What the task asks: Tell me how many lines of the entries below include the string "DGND", and give only the number.

Data listing:
+++++
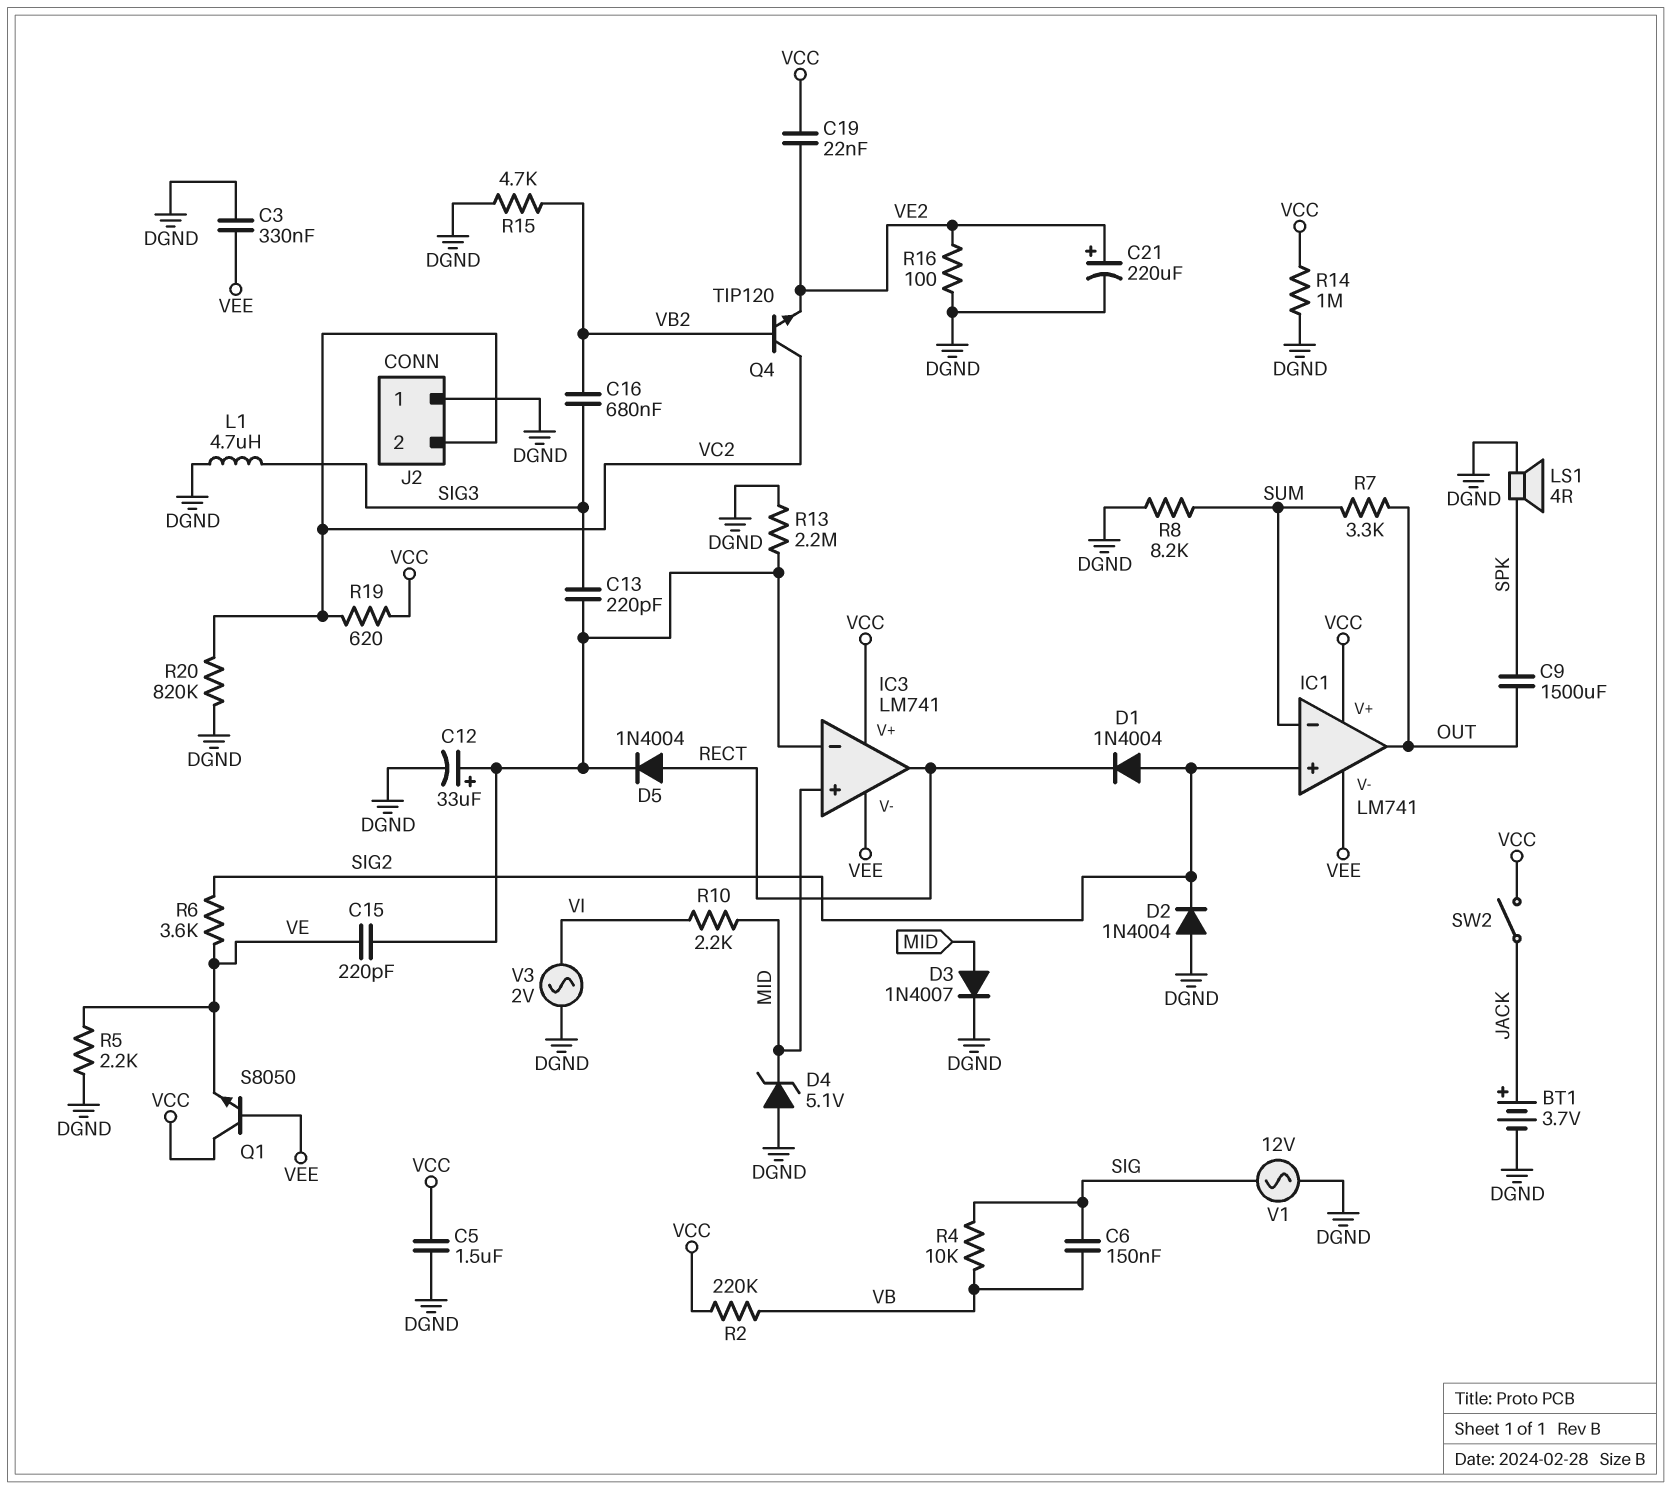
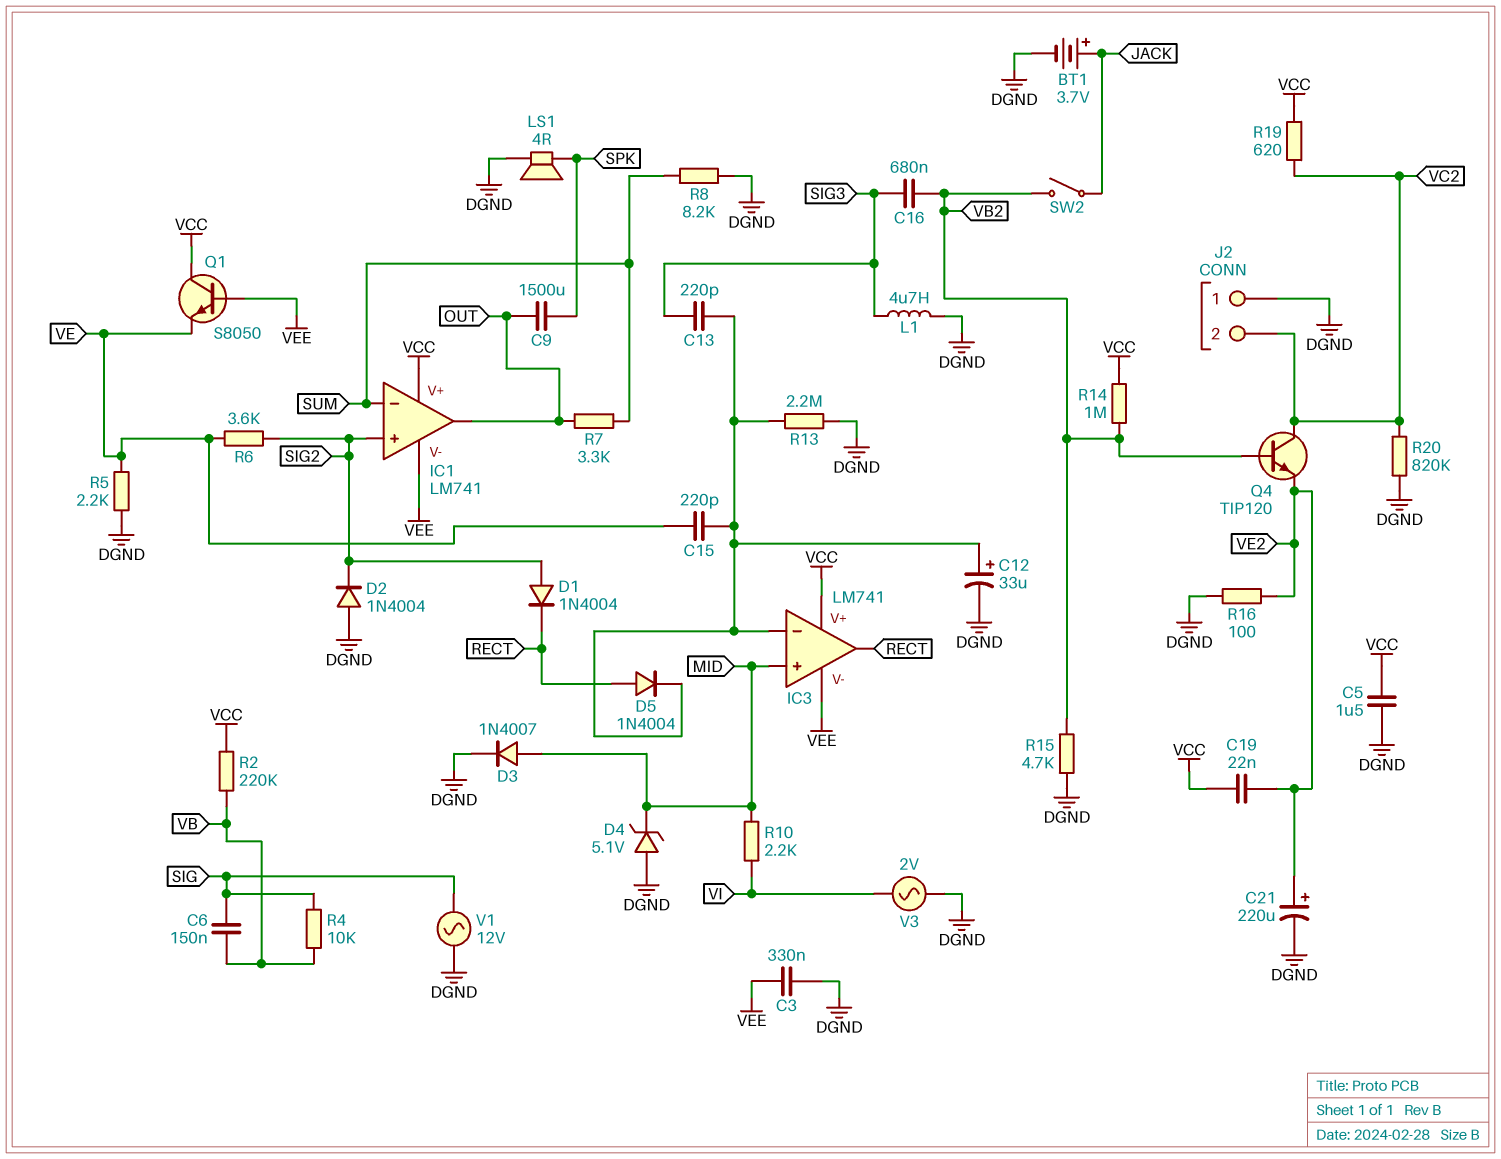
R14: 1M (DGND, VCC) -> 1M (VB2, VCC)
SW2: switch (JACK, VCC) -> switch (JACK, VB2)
+++++
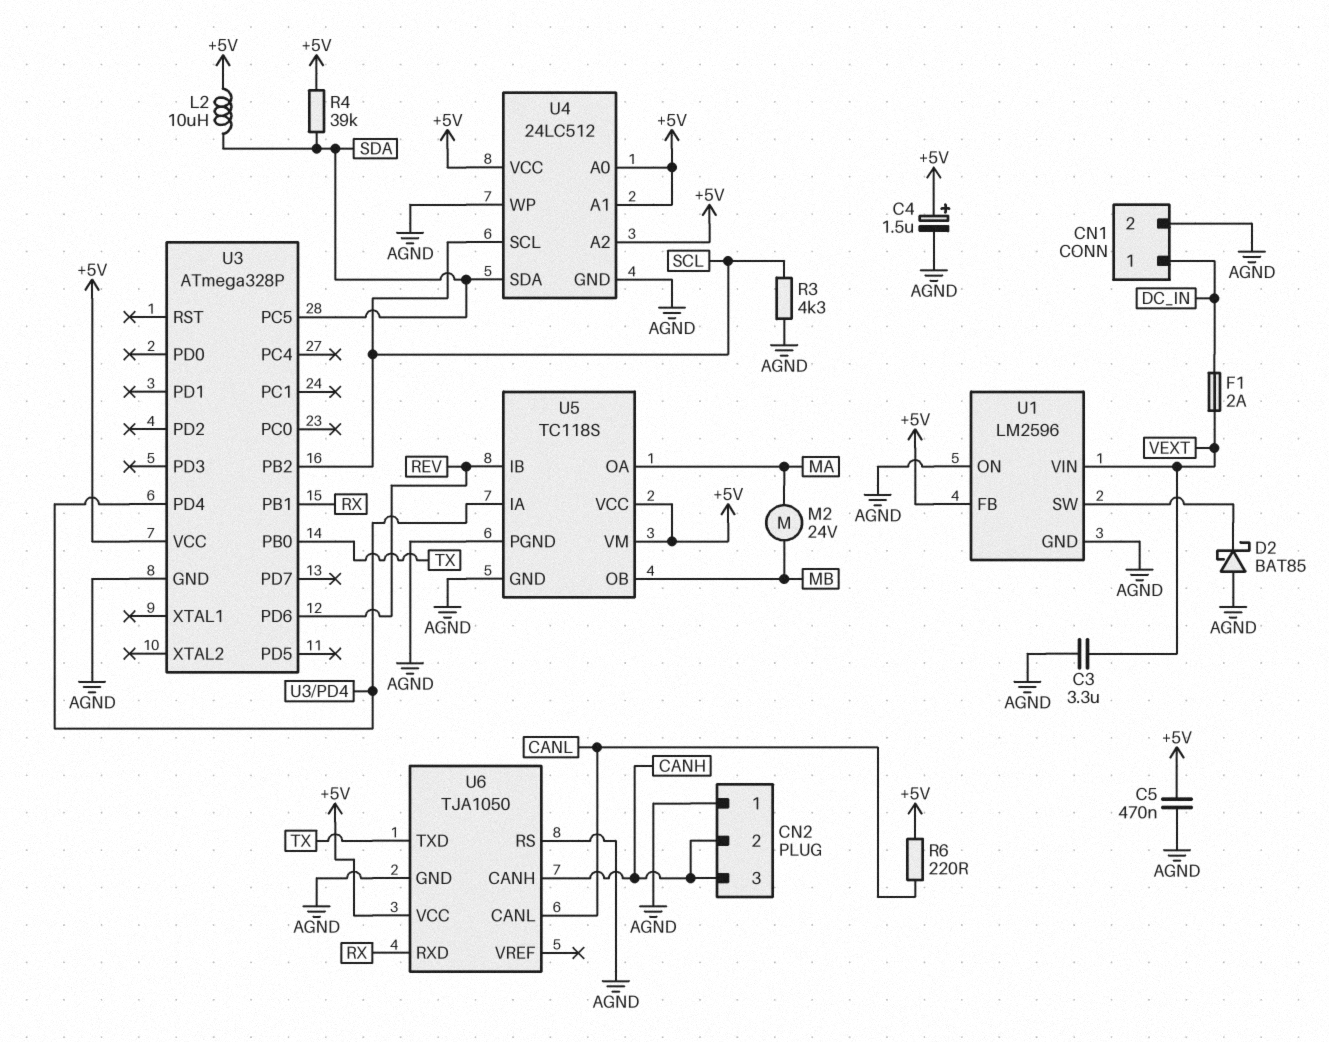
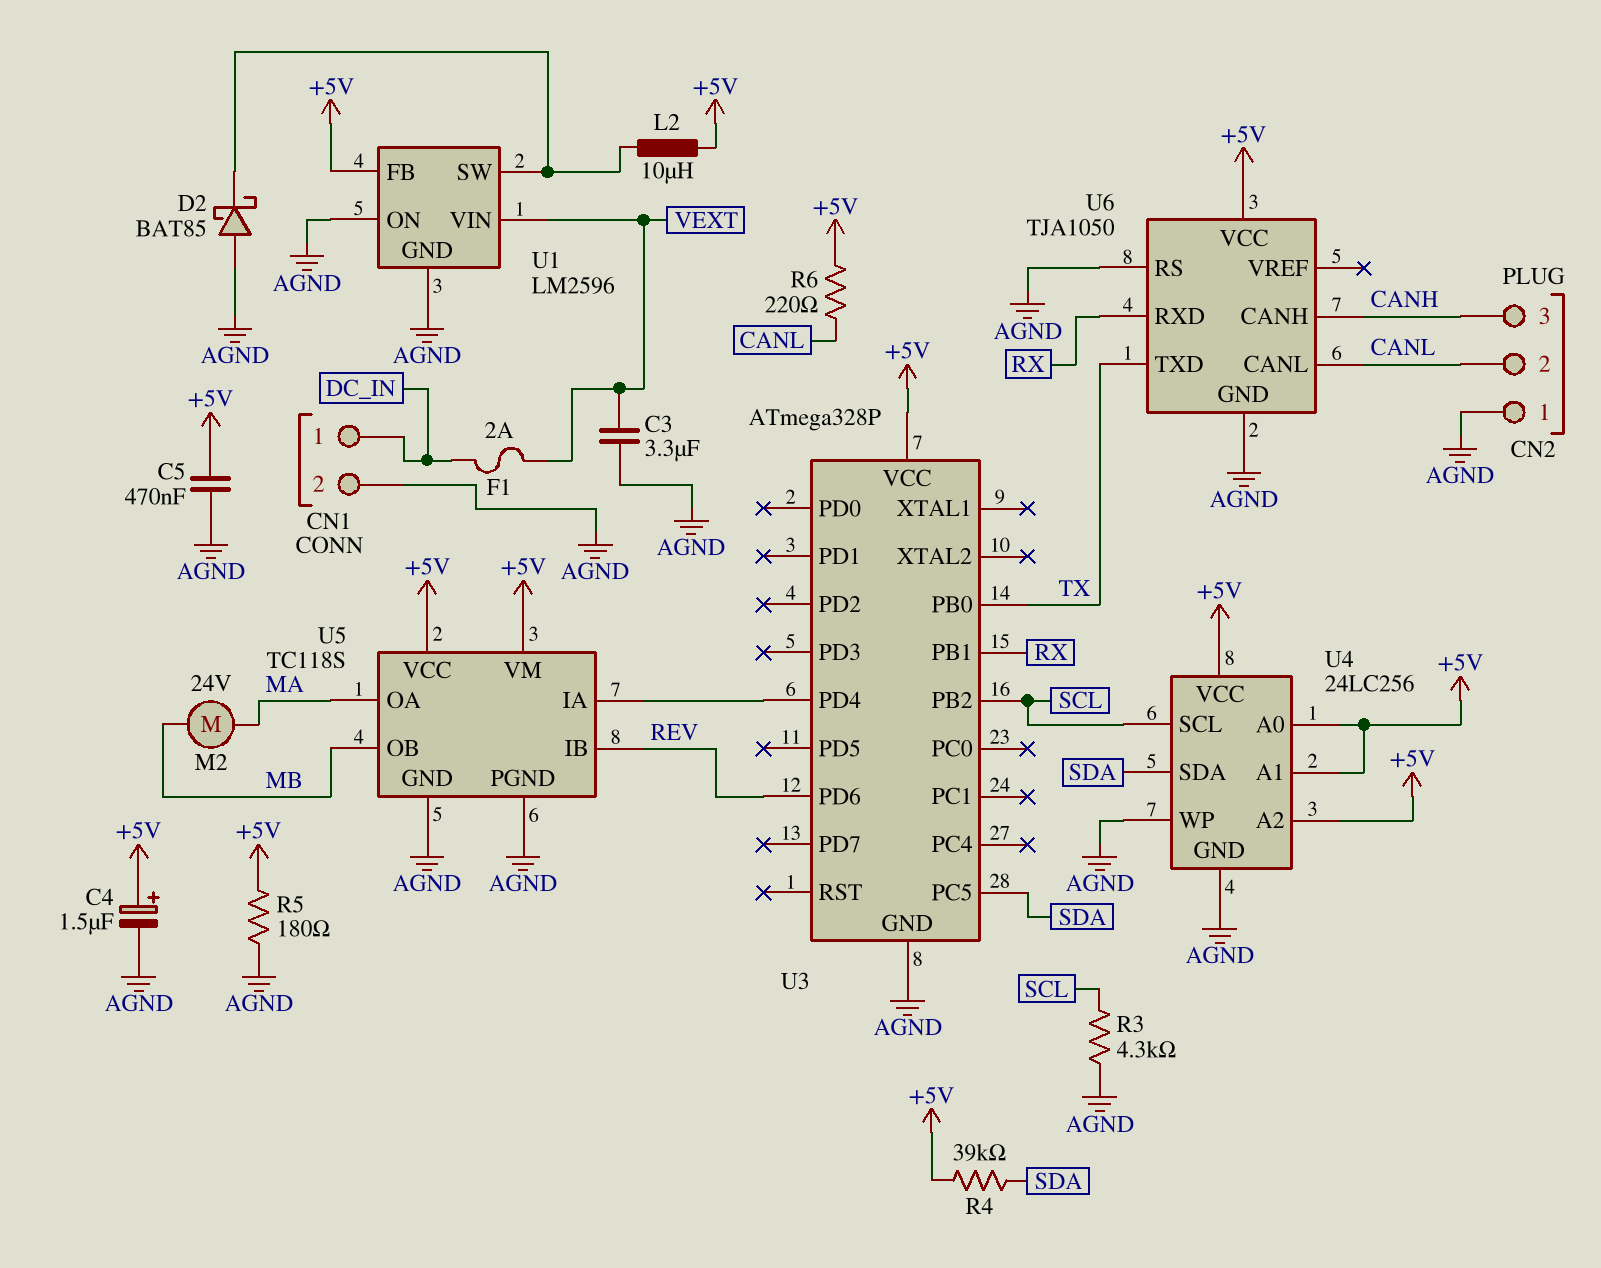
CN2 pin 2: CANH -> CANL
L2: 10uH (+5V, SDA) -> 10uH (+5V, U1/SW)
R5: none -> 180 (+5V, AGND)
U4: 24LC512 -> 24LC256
+++++
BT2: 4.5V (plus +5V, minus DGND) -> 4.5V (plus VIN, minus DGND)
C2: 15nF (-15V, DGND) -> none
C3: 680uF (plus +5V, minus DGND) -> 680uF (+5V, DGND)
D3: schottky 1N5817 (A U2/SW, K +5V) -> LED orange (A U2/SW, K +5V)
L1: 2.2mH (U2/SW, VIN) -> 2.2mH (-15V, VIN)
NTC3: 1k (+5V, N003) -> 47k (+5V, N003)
+++++
Response to this exercise: 4